Directions :: Going line by line through the entries, count those containing "SONAR" and state only the result.

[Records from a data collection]
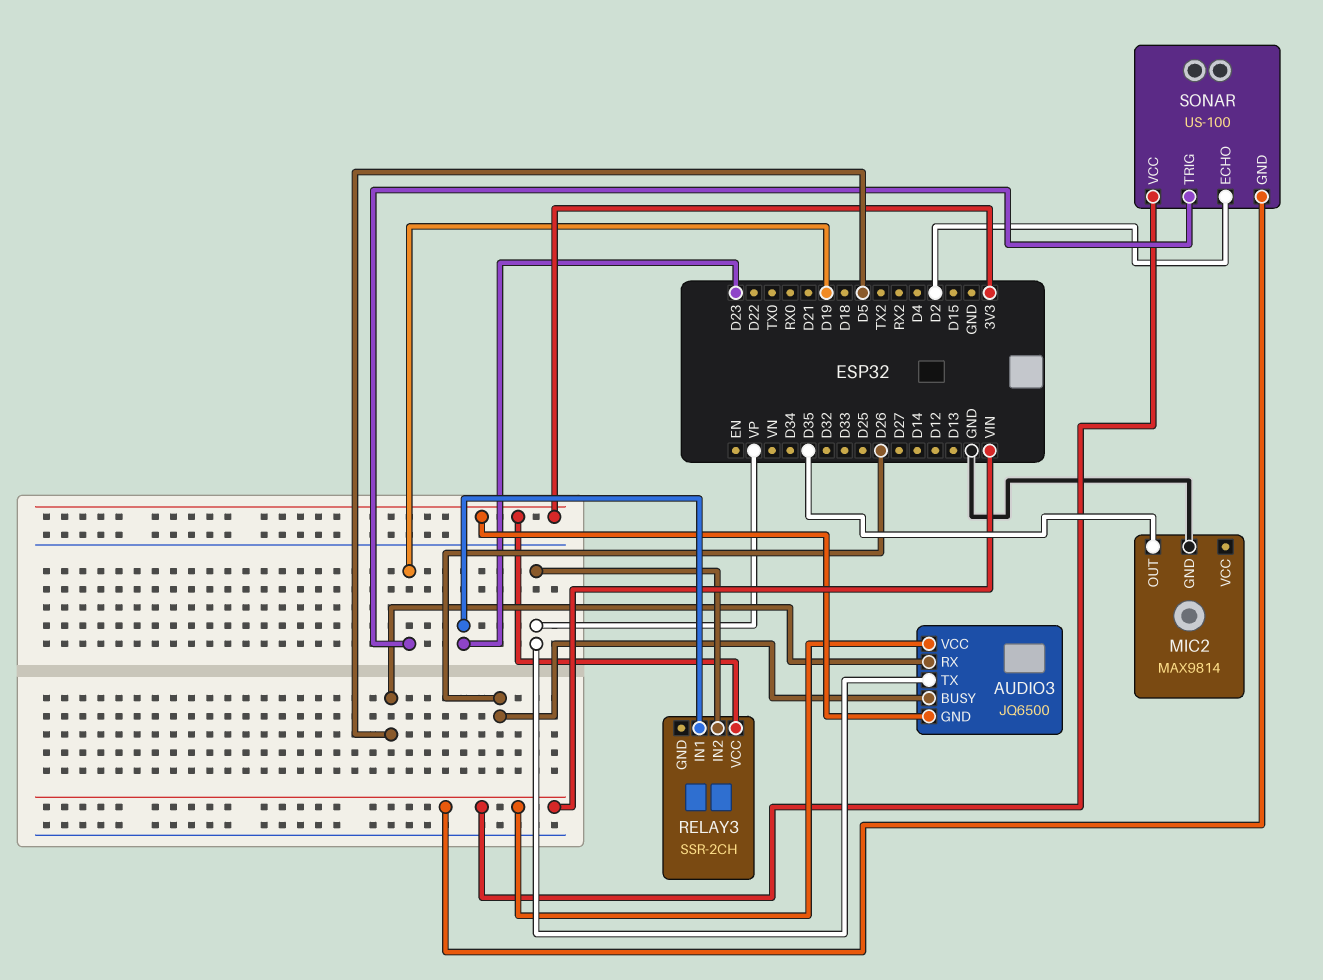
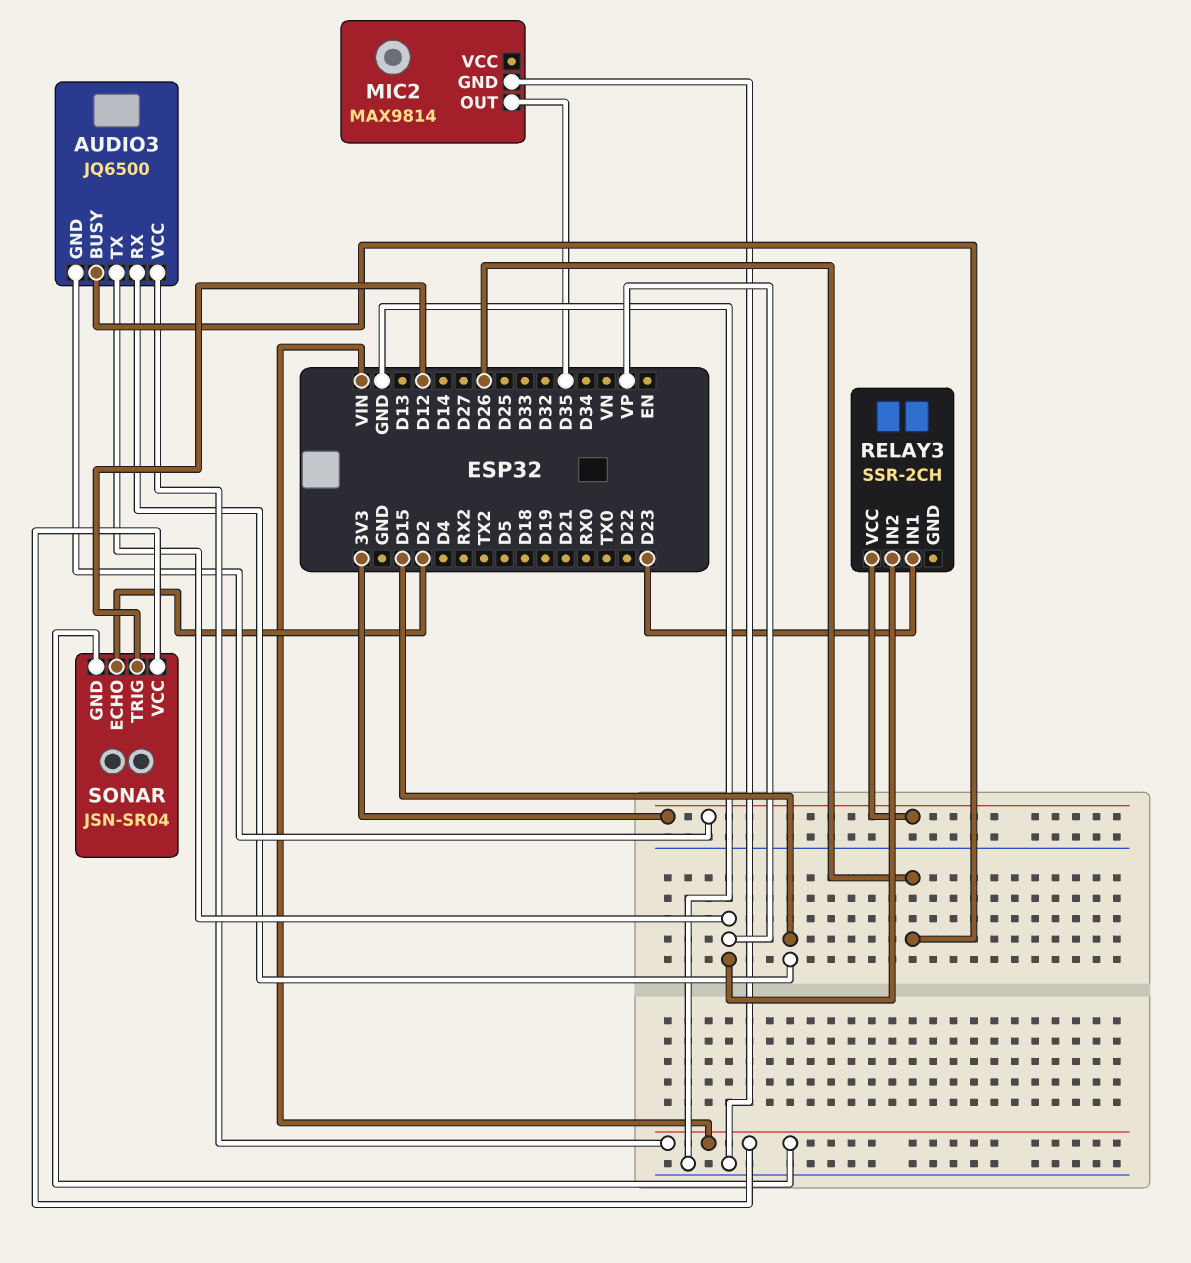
AUDIO3 pin RX: D5 -> D15
SONAR: US-100 -> JSN-SR04
SONAR pin TRIG: D19 -> D12

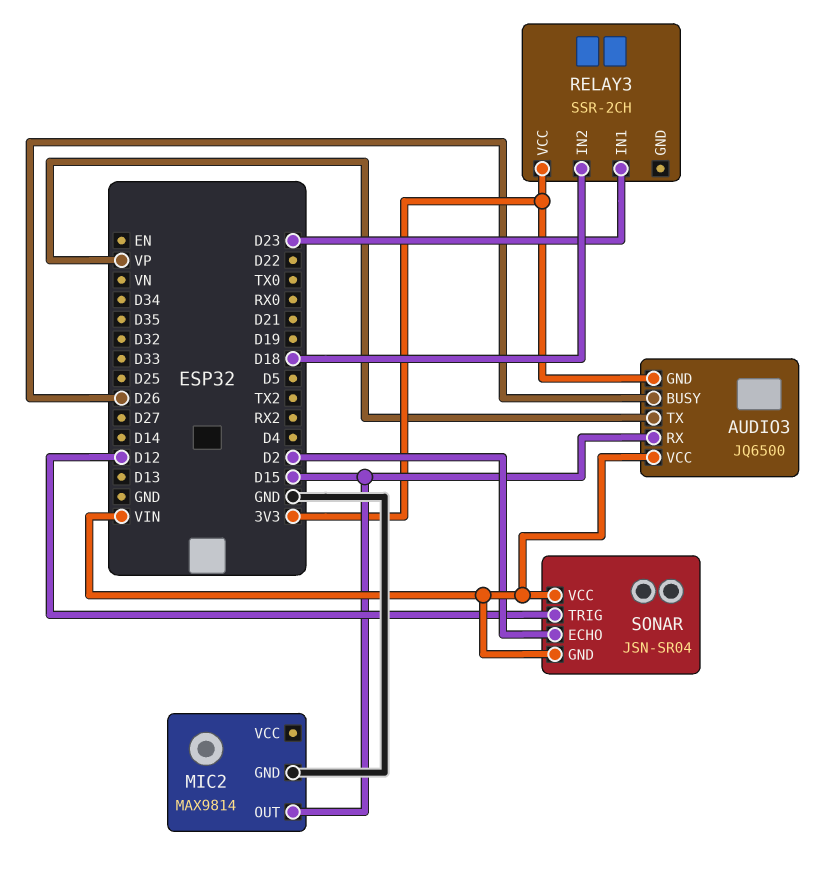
MIC2 pin OUT: D35 -> D15
RELAY3 pin IN2: VP -> D18

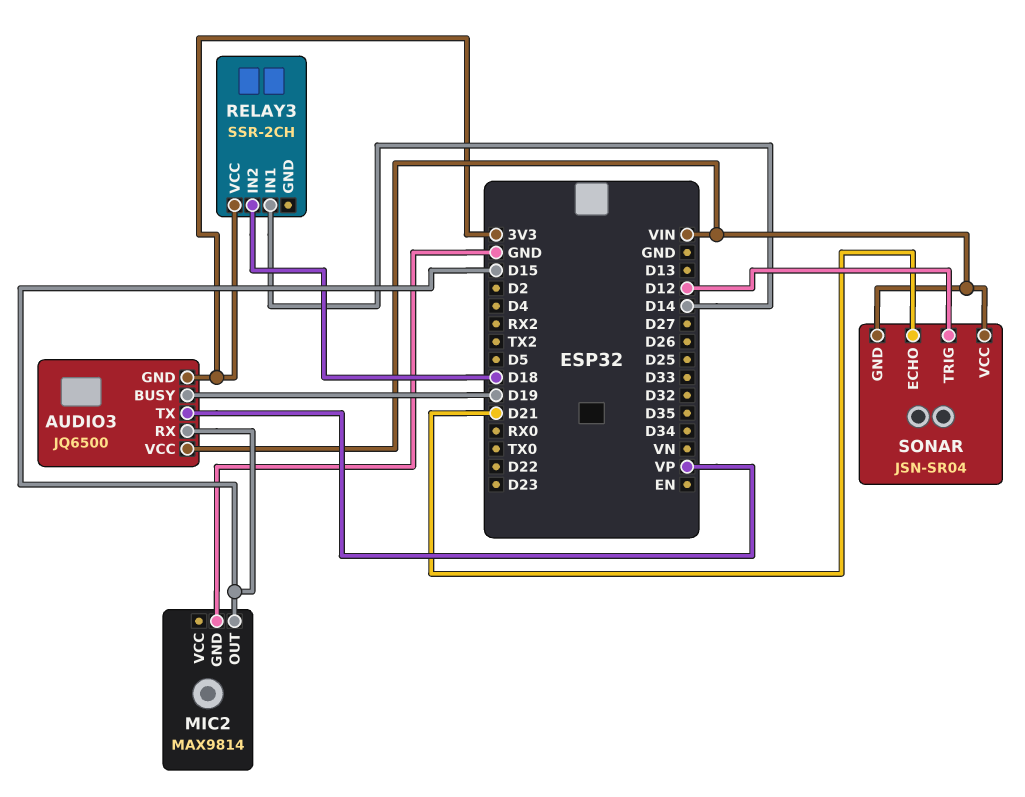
AUDIO3 pin BUSY: D26 -> D19
RELAY3 pin IN1: D23 -> D14
SONAR pin ECHO: D2 -> D21

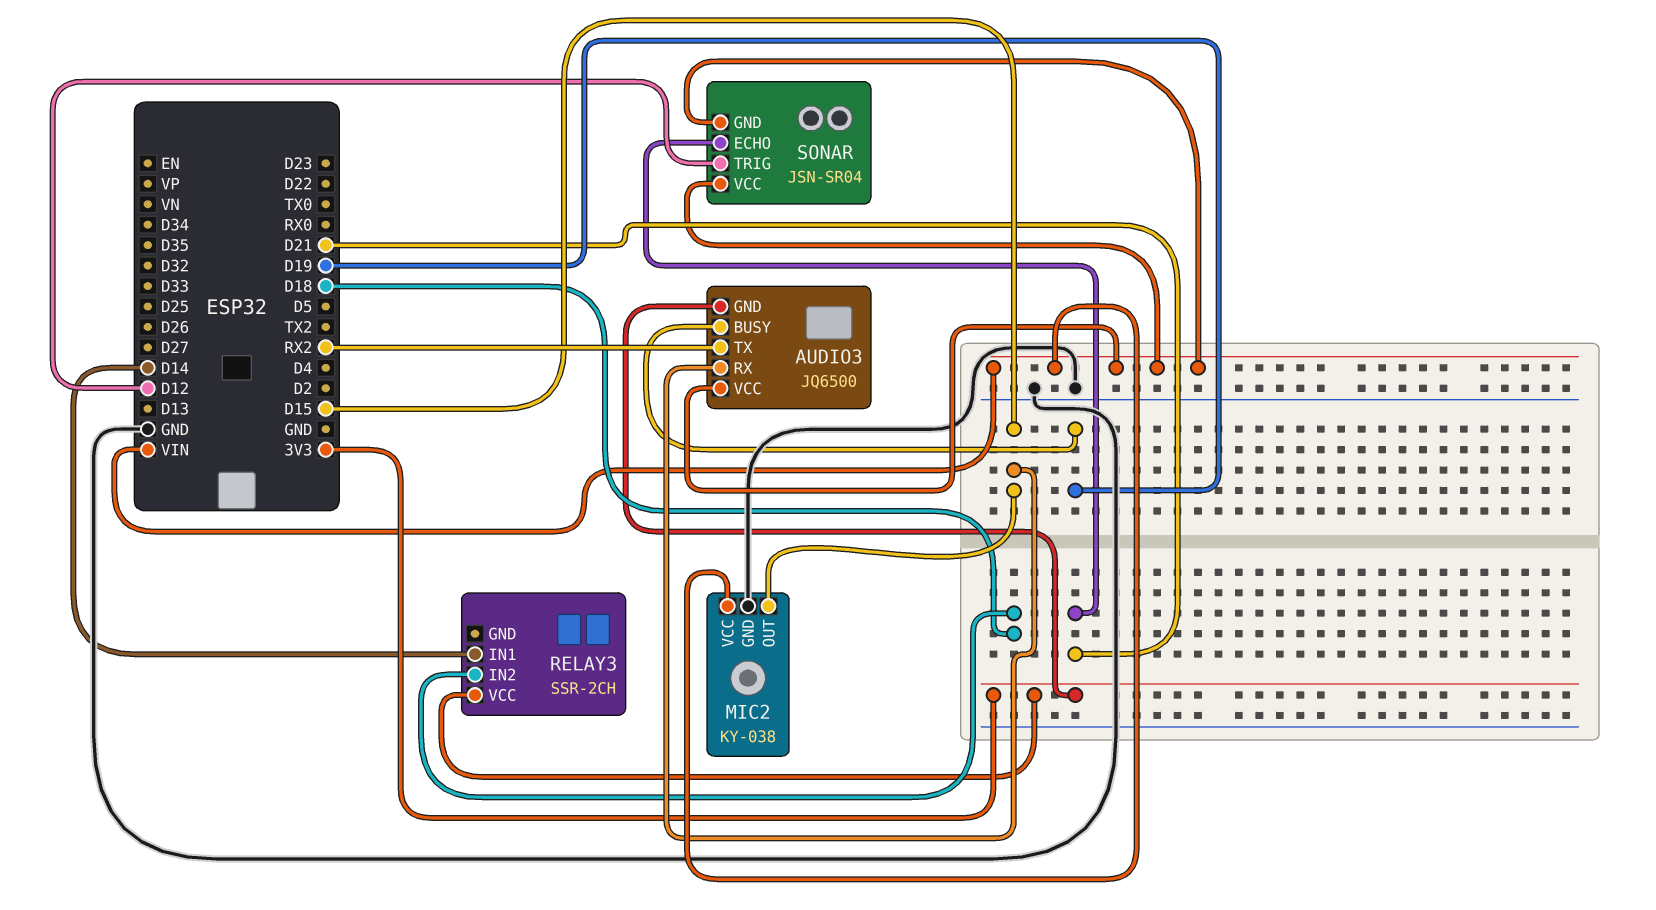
AUDIO3 pin TX: VP -> RX2
MIC2: MAX9814 -> KY-038
MIC2 pin VCC: none -> VIN

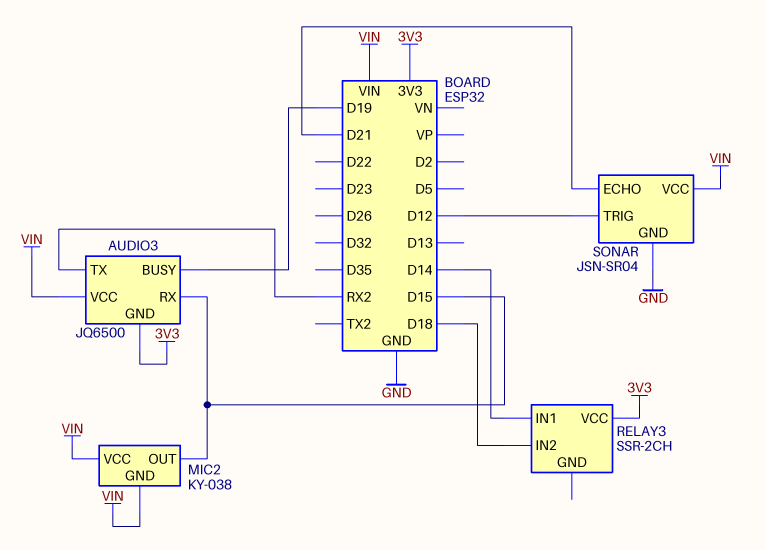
MIC2 pin GND: GND -> VIN
SONAR pin GND: VIN -> GND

Answer section :: 4